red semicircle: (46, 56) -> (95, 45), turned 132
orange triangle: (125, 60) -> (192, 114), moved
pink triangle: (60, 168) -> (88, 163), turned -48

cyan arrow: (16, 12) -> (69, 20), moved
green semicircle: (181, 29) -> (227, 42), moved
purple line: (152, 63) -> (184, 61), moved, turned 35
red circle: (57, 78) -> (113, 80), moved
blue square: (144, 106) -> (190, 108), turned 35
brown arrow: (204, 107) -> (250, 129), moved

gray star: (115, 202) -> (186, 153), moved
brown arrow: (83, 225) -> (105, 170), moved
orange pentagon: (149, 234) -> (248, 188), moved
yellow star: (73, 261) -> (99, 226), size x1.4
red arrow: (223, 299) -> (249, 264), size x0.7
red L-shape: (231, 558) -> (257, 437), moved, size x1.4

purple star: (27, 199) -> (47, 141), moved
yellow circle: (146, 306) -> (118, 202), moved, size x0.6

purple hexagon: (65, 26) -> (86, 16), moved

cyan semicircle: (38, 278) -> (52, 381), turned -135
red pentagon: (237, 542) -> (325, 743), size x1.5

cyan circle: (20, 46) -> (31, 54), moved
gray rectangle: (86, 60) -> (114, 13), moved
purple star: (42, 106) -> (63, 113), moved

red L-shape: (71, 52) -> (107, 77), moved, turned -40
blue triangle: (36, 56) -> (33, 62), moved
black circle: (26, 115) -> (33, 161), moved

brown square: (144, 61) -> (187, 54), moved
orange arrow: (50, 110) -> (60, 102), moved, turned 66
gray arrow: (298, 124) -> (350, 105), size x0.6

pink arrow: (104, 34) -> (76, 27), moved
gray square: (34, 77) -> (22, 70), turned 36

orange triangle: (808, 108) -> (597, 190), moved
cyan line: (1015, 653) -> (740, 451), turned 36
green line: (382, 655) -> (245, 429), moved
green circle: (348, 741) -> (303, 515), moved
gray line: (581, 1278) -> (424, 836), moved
* * *
• Problem to work on: Please find the lines in the data that contain the word "semicircle" and copy them.

• Expected answer:
red semicircle: (46, 56) -> (95, 45), turned 132
green semicircle: (181, 29) -> (227, 42), moved
cyan semicircle: (38, 278) -> (52, 381), turned -135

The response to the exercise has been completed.